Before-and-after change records
[Start of section]
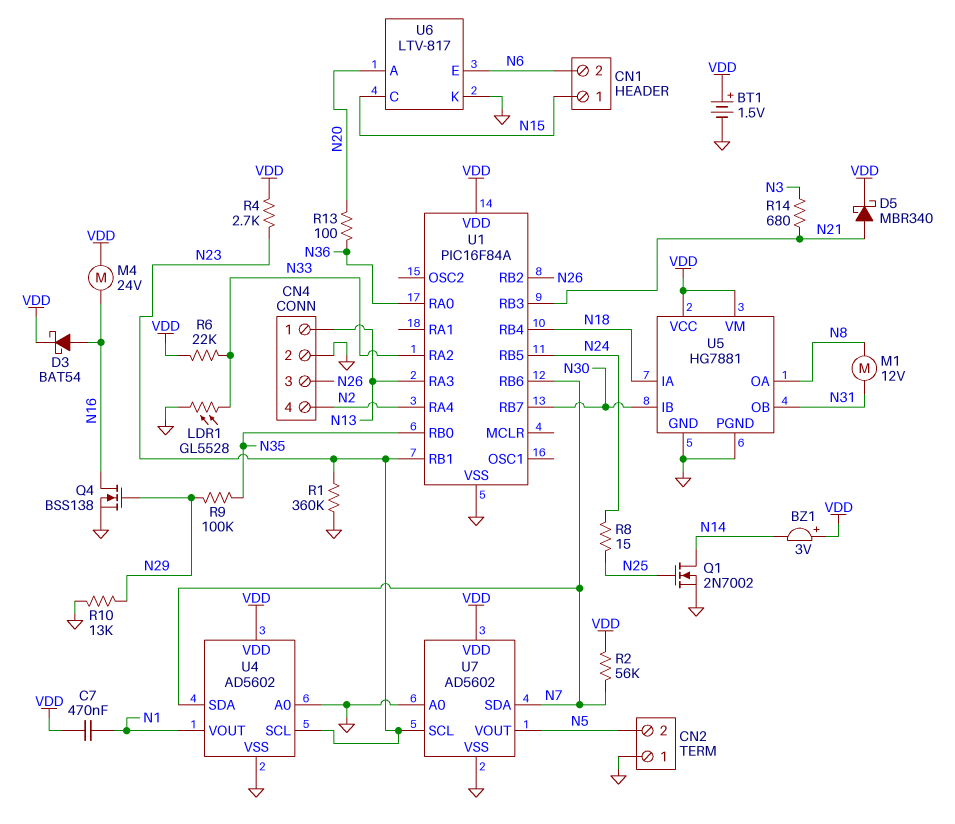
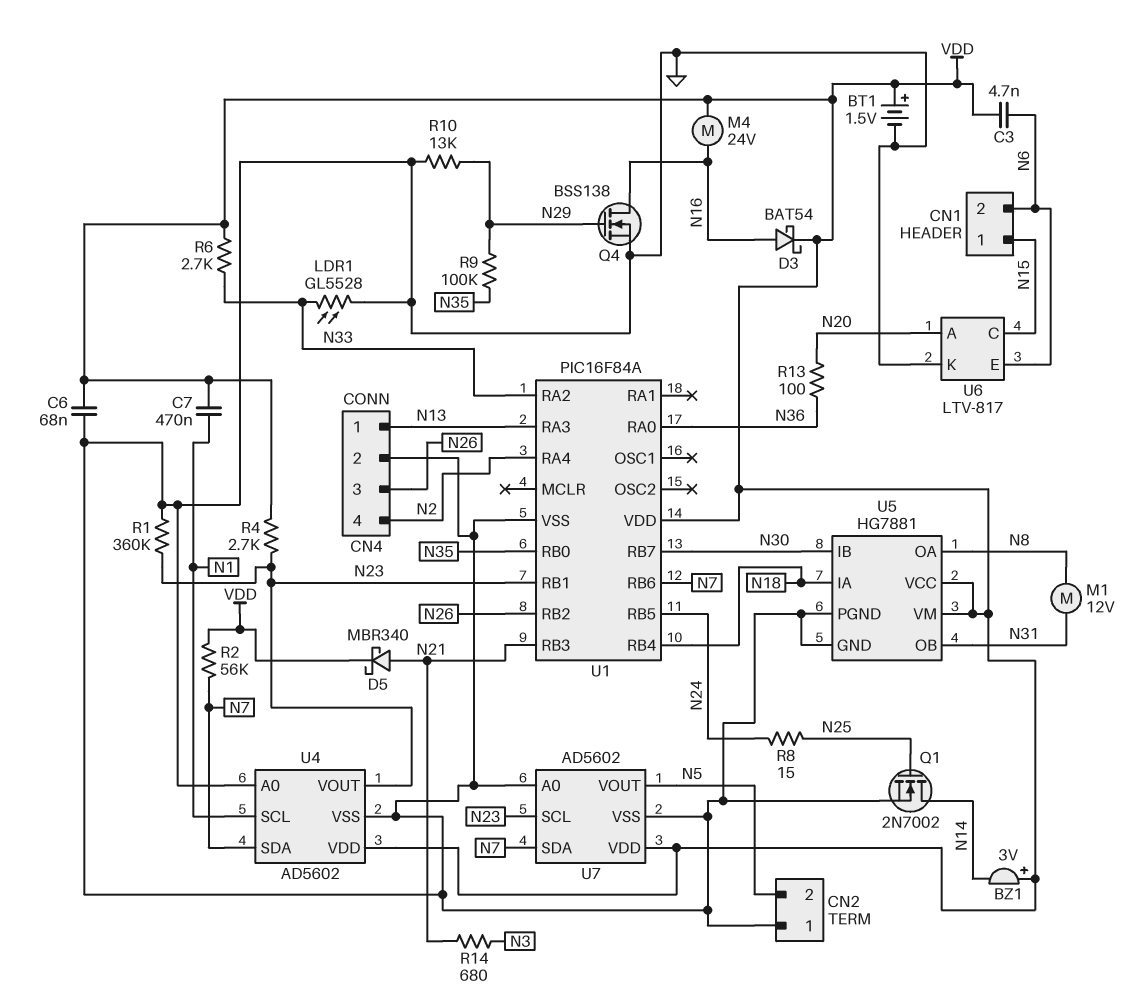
C3: none -> 4.7nF (N6, VDD)
C6: none -> 68nF (GND, VDD)
R6: 22k (N33, VDD) -> 2.7k (N33, VDD)
U4 pin SCL: N23 -> N1
U4 pin VOUT: N1 -> N23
[End of section]
◆ **PROMPT**
Keeping every word as it is, write out all the data and omit the pictures.

◆ **TASK RESPONSE**
C3: none -> 4.7nF (N6, VDD)
C6: none -> 68nF (GND, VDD)
R6: 22k (N33, VDD) -> 2.7k (N33, VDD)
U4 pin SCL: N23 -> N1
U4 pin VOUT: N1 -> N23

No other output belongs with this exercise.